**Exercise brief:**
Copy all lines containing the string "blue" from the records below.

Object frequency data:

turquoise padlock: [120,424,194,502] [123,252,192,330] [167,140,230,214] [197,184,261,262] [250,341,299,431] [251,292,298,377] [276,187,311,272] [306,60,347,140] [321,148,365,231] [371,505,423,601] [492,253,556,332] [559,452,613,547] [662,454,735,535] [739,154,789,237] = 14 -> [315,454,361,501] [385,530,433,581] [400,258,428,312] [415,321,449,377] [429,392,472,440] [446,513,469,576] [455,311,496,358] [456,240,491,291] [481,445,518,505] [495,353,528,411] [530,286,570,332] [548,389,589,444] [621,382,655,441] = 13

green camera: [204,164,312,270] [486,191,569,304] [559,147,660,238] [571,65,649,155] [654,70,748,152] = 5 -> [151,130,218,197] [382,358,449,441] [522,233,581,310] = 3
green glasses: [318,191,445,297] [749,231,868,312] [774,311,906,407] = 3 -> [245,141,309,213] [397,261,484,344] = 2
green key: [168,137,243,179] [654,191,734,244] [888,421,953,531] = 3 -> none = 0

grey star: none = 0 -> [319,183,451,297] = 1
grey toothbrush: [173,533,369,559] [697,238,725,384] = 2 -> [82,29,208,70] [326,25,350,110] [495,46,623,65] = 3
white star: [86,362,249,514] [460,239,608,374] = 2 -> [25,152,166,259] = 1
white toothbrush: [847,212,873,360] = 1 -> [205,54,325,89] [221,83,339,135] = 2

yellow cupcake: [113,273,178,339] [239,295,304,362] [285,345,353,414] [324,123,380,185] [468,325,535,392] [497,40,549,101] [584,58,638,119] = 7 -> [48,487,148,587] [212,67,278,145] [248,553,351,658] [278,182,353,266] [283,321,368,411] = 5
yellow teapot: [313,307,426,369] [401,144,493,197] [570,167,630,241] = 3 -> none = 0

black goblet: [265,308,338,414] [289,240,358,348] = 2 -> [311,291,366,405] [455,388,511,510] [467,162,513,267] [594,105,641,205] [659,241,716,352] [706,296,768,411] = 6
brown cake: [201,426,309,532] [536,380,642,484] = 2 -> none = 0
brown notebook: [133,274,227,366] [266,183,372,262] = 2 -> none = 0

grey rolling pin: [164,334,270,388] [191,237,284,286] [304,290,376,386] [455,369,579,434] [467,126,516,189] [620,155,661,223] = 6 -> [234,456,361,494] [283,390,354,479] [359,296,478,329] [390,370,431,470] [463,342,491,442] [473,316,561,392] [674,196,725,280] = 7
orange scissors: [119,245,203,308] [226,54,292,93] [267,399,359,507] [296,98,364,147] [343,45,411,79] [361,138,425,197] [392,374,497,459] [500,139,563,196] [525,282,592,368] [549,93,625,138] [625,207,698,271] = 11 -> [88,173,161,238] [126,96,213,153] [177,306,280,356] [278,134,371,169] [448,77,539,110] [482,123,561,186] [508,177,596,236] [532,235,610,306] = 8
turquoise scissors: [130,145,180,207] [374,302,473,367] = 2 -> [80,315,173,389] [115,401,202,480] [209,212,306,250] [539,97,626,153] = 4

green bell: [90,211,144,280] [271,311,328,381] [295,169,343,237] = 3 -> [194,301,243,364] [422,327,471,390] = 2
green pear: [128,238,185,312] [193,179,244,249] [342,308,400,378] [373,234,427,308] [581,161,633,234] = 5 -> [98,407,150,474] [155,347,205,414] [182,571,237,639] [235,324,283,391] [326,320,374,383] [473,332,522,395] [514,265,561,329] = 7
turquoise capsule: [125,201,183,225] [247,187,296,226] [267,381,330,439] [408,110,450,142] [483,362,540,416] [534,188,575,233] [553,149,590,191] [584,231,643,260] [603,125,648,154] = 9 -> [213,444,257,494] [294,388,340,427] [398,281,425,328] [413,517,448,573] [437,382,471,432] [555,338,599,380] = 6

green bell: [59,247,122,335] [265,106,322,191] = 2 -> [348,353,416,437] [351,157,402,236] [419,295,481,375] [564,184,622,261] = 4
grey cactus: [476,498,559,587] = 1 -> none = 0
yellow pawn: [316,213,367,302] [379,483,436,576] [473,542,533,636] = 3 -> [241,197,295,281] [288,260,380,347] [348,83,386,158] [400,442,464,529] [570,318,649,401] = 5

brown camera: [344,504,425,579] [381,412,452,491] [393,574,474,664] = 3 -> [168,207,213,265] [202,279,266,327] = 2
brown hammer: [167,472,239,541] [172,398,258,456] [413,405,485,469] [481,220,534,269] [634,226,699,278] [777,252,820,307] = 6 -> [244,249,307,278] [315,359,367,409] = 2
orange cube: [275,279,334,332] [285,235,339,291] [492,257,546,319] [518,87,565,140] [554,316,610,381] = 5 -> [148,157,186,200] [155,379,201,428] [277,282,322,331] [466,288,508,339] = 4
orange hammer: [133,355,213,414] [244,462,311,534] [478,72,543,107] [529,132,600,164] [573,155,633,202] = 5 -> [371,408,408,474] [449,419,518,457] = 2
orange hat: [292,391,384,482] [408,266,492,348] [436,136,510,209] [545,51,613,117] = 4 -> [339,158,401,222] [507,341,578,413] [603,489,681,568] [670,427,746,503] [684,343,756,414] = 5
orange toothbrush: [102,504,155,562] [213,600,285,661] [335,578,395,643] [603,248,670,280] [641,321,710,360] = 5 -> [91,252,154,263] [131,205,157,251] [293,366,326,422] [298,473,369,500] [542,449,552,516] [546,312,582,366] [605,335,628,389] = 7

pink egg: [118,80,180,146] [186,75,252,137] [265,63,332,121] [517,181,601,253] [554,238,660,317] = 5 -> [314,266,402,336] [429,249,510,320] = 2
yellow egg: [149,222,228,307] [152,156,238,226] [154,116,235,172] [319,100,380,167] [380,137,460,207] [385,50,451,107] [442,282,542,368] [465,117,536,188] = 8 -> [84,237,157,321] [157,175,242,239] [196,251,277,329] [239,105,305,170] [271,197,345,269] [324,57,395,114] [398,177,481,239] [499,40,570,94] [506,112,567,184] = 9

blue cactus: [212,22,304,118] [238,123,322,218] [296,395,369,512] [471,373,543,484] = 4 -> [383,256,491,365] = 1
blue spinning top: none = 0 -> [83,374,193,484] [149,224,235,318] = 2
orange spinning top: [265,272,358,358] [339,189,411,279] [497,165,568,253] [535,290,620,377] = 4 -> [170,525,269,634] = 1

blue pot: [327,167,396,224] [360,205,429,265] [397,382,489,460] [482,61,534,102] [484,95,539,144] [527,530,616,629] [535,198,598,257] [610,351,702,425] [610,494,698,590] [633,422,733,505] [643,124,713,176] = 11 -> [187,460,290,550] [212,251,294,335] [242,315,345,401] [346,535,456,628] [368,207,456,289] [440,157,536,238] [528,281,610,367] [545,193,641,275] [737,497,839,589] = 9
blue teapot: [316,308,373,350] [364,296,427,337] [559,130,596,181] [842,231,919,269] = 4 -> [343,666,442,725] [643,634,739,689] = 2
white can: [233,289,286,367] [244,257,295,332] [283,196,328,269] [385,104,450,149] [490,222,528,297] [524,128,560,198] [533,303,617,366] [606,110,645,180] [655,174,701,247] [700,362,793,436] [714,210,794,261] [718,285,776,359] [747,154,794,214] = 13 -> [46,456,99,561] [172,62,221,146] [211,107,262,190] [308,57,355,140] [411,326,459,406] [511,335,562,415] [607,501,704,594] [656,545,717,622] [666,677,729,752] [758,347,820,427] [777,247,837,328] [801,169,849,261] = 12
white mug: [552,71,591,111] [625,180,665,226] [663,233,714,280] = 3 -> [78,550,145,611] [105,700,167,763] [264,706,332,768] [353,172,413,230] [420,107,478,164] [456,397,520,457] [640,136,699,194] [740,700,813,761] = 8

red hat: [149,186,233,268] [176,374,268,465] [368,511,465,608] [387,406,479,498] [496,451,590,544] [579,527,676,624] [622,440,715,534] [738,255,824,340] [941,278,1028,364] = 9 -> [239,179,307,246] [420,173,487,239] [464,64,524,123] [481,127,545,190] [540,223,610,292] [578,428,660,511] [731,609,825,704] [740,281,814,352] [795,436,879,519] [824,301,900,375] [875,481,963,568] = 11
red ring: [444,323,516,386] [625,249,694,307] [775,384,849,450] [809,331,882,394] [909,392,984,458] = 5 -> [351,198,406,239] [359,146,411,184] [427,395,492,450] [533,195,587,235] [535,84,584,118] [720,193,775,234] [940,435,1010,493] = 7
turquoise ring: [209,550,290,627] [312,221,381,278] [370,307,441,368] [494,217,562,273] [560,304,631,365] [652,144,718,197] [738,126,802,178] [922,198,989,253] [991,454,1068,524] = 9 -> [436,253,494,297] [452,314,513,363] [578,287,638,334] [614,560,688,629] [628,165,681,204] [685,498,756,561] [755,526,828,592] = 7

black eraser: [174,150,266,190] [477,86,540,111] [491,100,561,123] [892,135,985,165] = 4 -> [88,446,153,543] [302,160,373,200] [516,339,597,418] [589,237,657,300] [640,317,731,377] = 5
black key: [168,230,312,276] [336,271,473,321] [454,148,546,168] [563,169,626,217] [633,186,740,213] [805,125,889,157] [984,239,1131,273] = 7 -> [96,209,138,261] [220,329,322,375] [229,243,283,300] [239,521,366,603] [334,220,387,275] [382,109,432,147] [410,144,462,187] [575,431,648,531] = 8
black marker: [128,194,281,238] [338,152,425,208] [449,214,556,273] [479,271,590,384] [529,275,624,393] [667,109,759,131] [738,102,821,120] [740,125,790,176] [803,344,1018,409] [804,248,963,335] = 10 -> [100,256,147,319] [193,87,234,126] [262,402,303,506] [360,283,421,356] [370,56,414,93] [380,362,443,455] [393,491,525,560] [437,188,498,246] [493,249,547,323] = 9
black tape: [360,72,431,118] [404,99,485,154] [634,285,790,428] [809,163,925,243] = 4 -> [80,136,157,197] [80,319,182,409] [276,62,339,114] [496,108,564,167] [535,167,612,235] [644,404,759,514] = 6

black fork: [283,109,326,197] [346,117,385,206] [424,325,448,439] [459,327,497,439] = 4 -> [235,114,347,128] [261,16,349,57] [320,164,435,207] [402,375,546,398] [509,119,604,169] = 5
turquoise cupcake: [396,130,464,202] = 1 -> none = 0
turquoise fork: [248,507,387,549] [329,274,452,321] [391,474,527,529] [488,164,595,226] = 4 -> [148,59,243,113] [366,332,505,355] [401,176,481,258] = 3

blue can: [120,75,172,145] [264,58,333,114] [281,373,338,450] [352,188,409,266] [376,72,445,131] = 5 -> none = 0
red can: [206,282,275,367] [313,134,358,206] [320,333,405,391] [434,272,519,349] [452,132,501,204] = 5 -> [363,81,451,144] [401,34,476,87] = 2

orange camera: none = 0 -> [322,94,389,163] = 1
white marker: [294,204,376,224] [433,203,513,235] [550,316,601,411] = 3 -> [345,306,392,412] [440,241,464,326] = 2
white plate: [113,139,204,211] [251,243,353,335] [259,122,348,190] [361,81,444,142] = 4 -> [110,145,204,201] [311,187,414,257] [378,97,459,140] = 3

**Answer to the problem:**
blue cactus: [212,22,304,118] [238,123,322,218] [296,395,369,512] [471,373,543,484] = 4 -> [383,256,491,365] = 1
blue spinning top: none = 0 -> [83,374,193,484] [149,224,235,318] = 2
blue pot: [327,167,396,224] [360,205,429,265] [397,382,489,460] [482,61,534,102] [484,95,539,144] [527,530,616,629] [535,198,598,257] [610,351,702,425] [610,494,698,590] [633,422,733,505] [643,124,713,176] = 11 -> [187,460,290,550] [212,251,294,335] [242,315,345,401] [346,535,456,628] [368,207,456,289] [440,157,536,238] [528,281,610,367] [545,193,641,275] [737,497,839,589] = 9
blue teapot: [316,308,373,350] [364,296,427,337] [559,130,596,181] [842,231,919,269] = 4 -> [343,666,442,725] [643,634,739,689] = 2
blue can: [120,75,172,145] [264,58,333,114] [281,373,338,450] [352,188,409,266] [376,72,445,131] = 5 -> none = 0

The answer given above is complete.